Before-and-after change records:

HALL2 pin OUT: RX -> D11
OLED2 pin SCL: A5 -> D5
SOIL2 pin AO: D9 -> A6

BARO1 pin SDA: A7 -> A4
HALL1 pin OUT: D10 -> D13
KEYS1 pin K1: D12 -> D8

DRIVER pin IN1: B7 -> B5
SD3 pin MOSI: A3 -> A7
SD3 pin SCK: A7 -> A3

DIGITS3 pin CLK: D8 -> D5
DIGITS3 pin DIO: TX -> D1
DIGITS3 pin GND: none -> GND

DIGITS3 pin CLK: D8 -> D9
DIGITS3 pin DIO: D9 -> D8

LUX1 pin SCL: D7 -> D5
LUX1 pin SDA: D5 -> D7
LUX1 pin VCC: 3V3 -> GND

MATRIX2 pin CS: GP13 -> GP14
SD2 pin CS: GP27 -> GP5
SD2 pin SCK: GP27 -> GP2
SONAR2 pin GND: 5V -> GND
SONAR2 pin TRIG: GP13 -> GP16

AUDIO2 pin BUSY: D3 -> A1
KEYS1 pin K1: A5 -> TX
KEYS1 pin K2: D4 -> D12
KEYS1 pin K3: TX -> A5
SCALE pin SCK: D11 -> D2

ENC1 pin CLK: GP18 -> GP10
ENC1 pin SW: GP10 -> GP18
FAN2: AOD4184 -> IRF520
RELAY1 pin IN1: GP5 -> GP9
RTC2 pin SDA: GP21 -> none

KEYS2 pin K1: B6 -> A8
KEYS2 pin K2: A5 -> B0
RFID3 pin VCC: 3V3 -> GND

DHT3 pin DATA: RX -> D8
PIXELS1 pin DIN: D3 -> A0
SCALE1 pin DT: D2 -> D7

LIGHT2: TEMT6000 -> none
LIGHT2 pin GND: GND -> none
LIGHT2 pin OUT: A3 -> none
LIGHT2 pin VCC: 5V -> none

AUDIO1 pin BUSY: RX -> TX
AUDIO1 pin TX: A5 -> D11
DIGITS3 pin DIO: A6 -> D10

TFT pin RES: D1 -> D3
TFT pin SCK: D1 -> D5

» **What to do**
This exercise asks for the line with "KEYS2 pin K2: A5 -> B0" and all lines after it through the end of the records above, retyped exactly and with nothing else.

» **Answer**
KEYS2 pin K2: A5 -> B0
RFID3 pin VCC: 3V3 -> GND

DHT3 pin DATA: RX -> D8
PIXELS1 pin DIN: D3 -> A0
SCALE1 pin DT: D2 -> D7

LIGHT2: TEMT6000 -> none
LIGHT2 pin GND: GND -> none
LIGHT2 pin OUT: A3 -> none
LIGHT2 pin VCC: 5V -> none

AUDIO1 pin BUSY: RX -> TX
AUDIO1 pin TX: A5 -> D11
DIGITS3 pin DIO: A6 -> D10

TFT pin RES: D1 -> D3
TFT pin SCK: D1 -> D5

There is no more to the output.